▶ **Short problem**
Output the records from the line containing "You are a GUI" through the final line as a JSON list of strings, one string per line, with both ends included and blank lines skipped. Leave the pictures out of the list.

>> start Task input

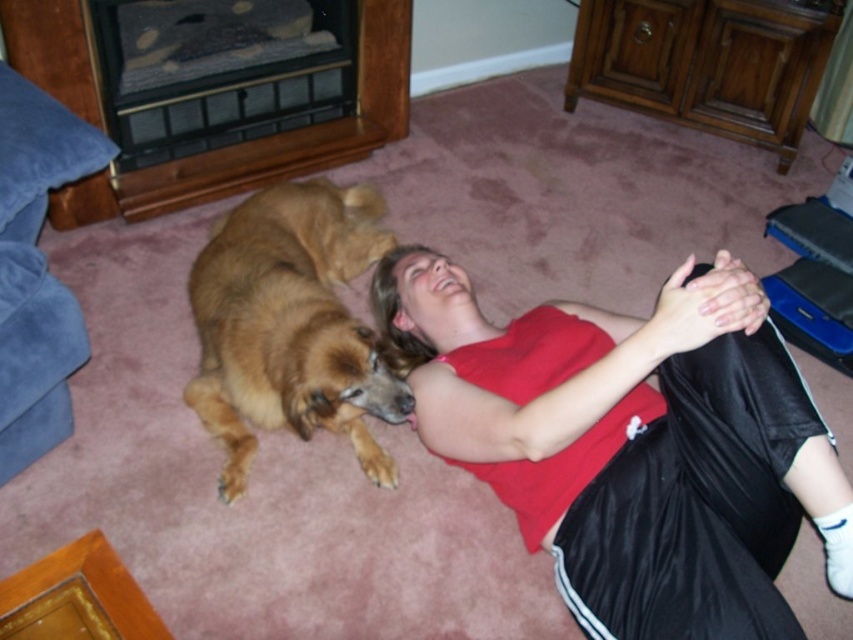
Between point (648, 371) and point (338, 364), which one is positioned in front?

Point (648, 371)

Is matte red tank top at center further to camera compared to golden fur dog at center?

No, matte red tank top at center is closer to the viewer.

The width and height of the screenshot is (853, 640). What do you see at coordinates (630, 442) in the screenshot? I see `matte red tank top at center` at bounding box center [630, 442].

You are a GUI agent. You are given a task and a screenshot of the screen. Output one action in this format:
    pyautogui.click(x=<x>, y=<y>)
    Task: Click on the matte red tank top at center
    The width and height of the screenshot is (853, 640).
    Given the screenshot: What is the action you would take?
    (630, 442)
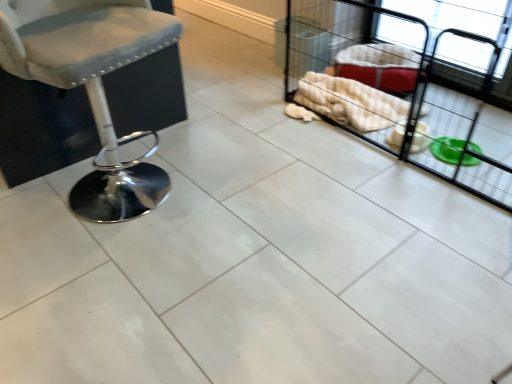
Where is `vacant space that is to the left of white fabric baby carriage at right`? This screenshot has width=512, height=384. vacant space that is to the left of white fabric baby carriage at right is located at coordinates (216, 192).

>> end Task input

▶ **Completed task**
[
  "You are a GUI agent. You are given a task and a screenshot of the screen. Output one action in this format:",
  "    pyautogui.click(x=<x>, y=<y>)",
  "    Task: Click on the matte red tank top at center",
  "    The width and height of the screenshot is (853, 640).",
  "    Given the screenshot: What is the action you would take?",
  "    (630, 442)",
  "Where is `vacant space that is to the left of white fabric baby carriage at right`? This screenshot has width=512, height=384. vacant space that is to the left of white fabric baby carriage at right is located at coordinates (216, 192)."
]